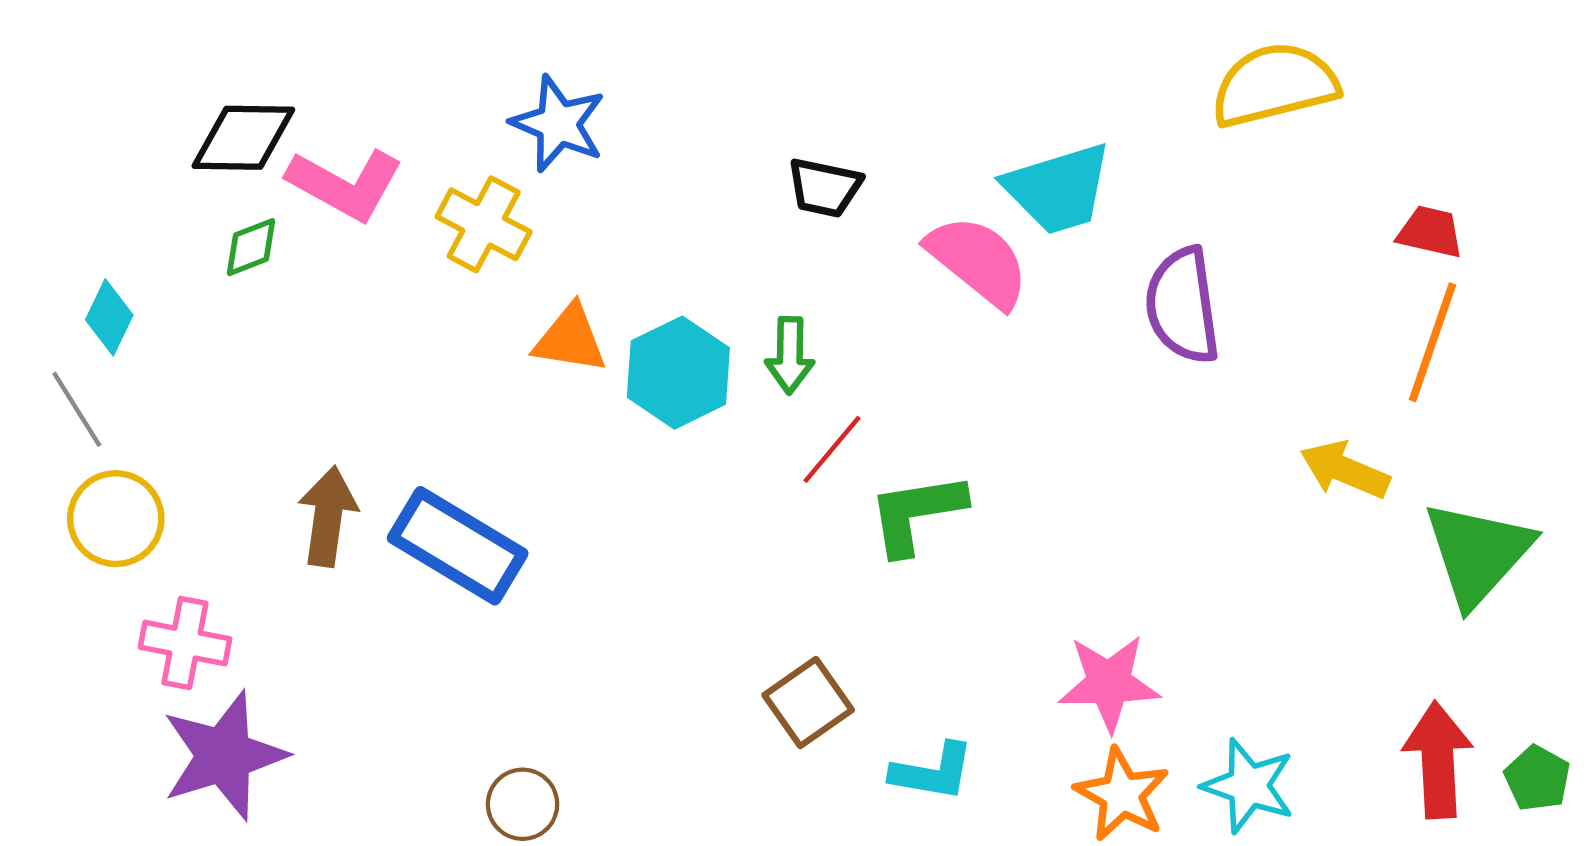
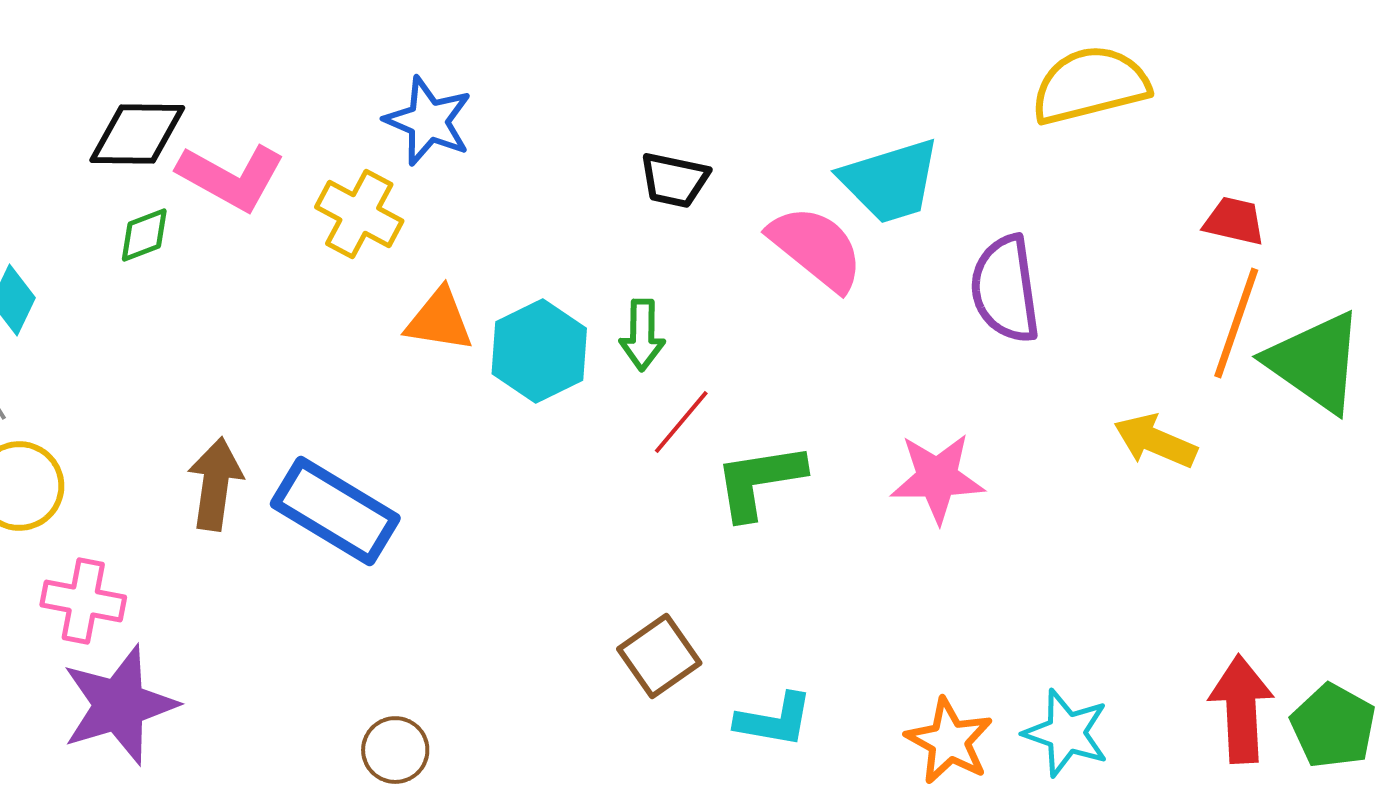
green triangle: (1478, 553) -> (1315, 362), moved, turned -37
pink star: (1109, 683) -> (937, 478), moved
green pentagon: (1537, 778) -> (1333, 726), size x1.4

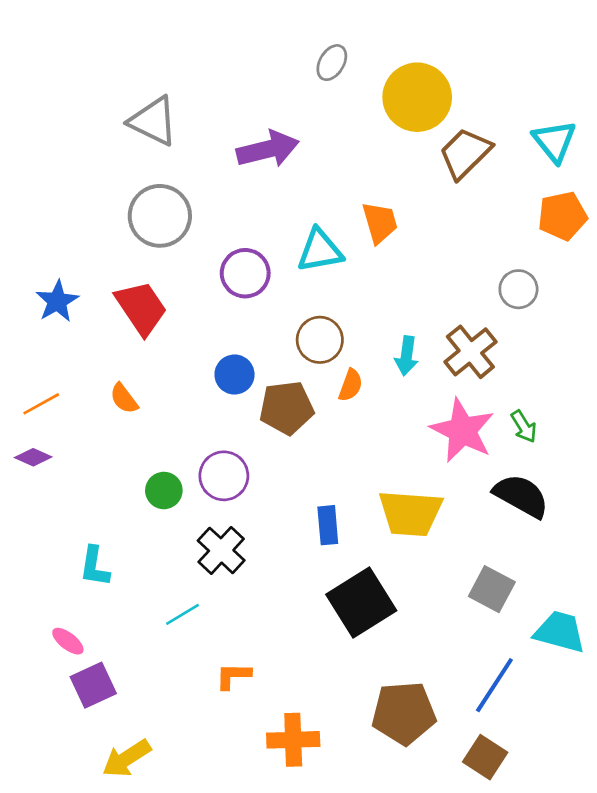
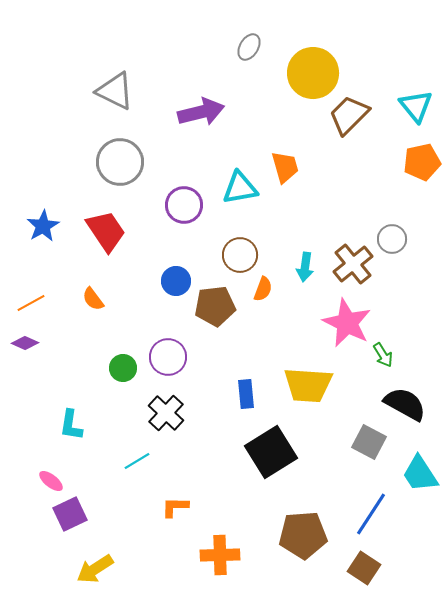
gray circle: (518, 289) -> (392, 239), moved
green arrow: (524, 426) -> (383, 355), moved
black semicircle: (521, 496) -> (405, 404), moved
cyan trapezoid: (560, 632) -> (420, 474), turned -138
################
Task requirements
Would you retype all the lines shown above, exactly as written and without any picture?

Result
green triangle: (1478, 553) -> (1315, 362), moved, turned -37
pink star: (1109, 683) -> (937, 478), moved
green pentagon: (1537, 778) -> (1333, 726), size x1.4

gray circle: (518, 289) -> (392, 239), moved
green arrow: (524, 426) -> (383, 355), moved
black semicircle: (521, 496) -> (405, 404), moved
cyan trapezoid: (560, 632) -> (420, 474), turned -138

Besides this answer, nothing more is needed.